(Dataset records)
===

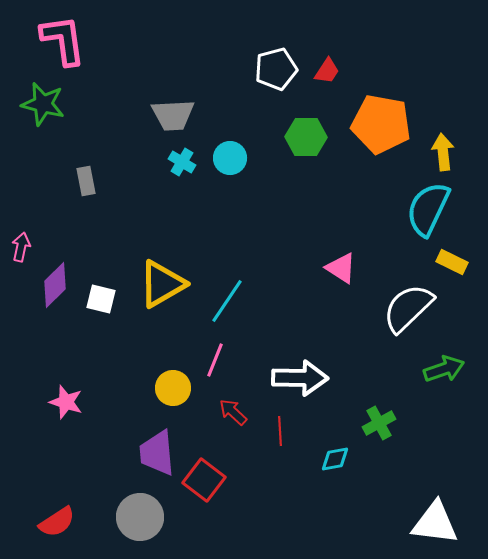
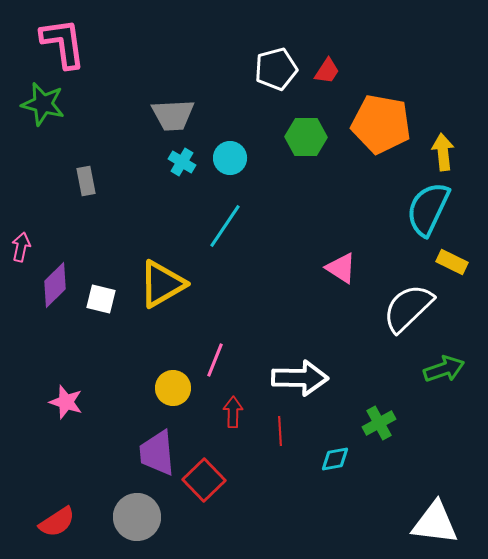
pink L-shape: moved 3 px down
cyan line: moved 2 px left, 75 px up
red arrow: rotated 48 degrees clockwise
red square: rotated 9 degrees clockwise
gray circle: moved 3 px left
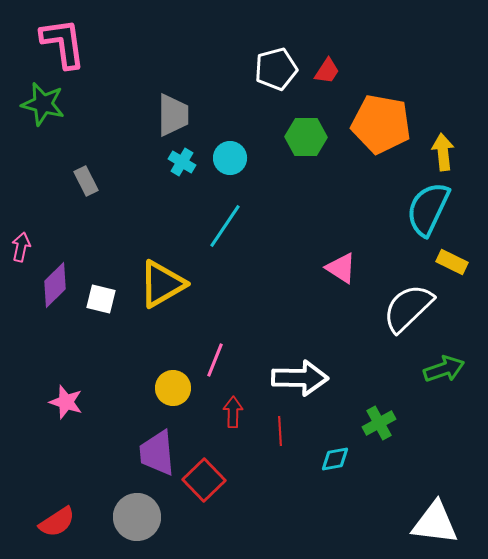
gray trapezoid: rotated 87 degrees counterclockwise
gray rectangle: rotated 16 degrees counterclockwise
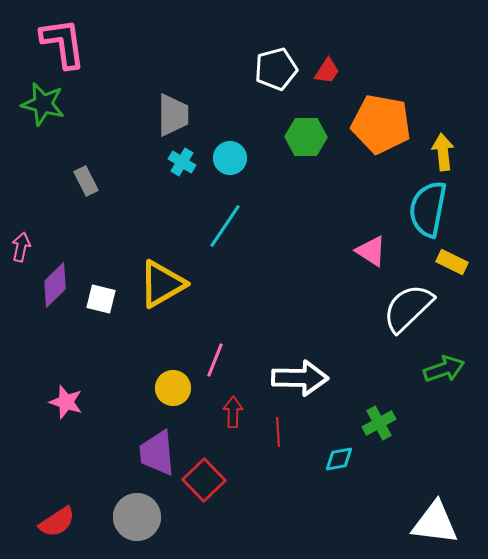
cyan semicircle: rotated 14 degrees counterclockwise
pink triangle: moved 30 px right, 17 px up
red line: moved 2 px left, 1 px down
cyan diamond: moved 4 px right
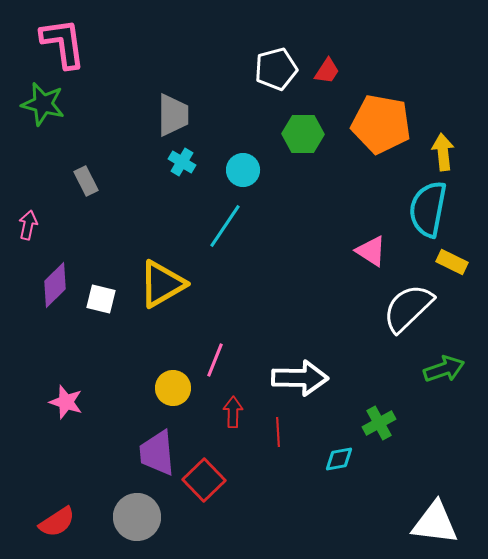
green hexagon: moved 3 px left, 3 px up
cyan circle: moved 13 px right, 12 px down
pink arrow: moved 7 px right, 22 px up
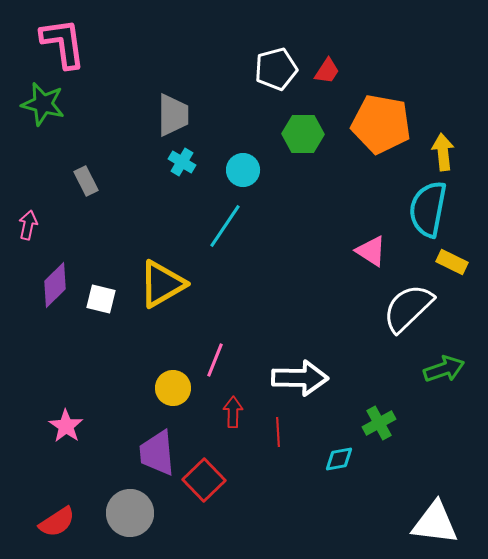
pink star: moved 24 px down; rotated 16 degrees clockwise
gray circle: moved 7 px left, 4 px up
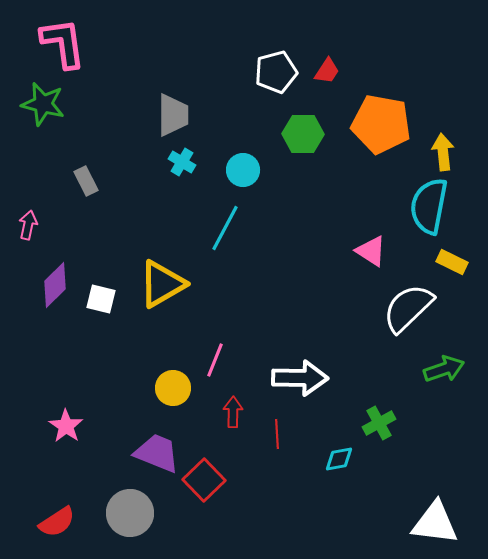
white pentagon: moved 3 px down
cyan semicircle: moved 1 px right, 3 px up
cyan line: moved 2 px down; rotated 6 degrees counterclockwise
red line: moved 1 px left, 2 px down
purple trapezoid: rotated 117 degrees clockwise
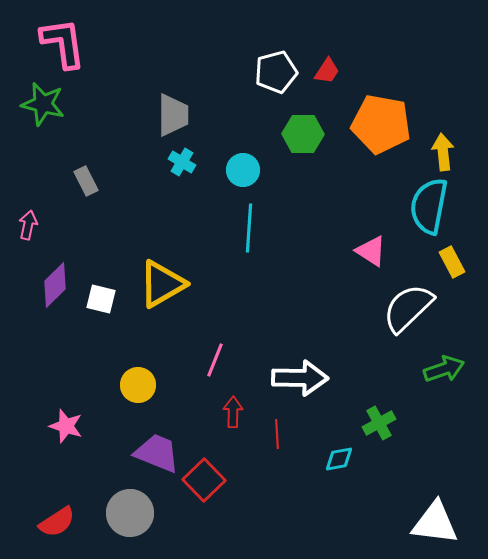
cyan line: moved 24 px right; rotated 24 degrees counterclockwise
yellow rectangle: rotated 36 degrees clockwise
yellow circle: moved 35 px left, 3 px up
pink star: rotated 16 degrees counterclockwise
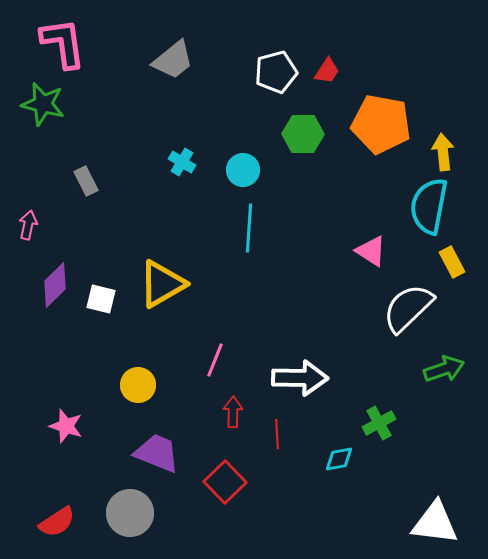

===

◆ Aim of the exercise
Quote the part of the listing that begins with the line containing "white pentagon: moved 3 px down" and runs through the end of the listing, leaving out the pictures.

◆ Solution to this task
white pentagon: moved 3 px down
cyan semicircle: moved 1 px right, 3 px up
cyan line: moved 2 px down; rotated 6 degrees counterclockwise
red line: moved 1 px left, 2 px down
purple trapezoid: rotated 117 degrees clockwise
cyan line: moved 24 px right; rotated 24 degrees counterclockwise
yellow rectangle: rotated 36 degrees clockwise
yellow circle: moved 35 px left, 3 px up
pink star: rotated 16 degrees counterclockwise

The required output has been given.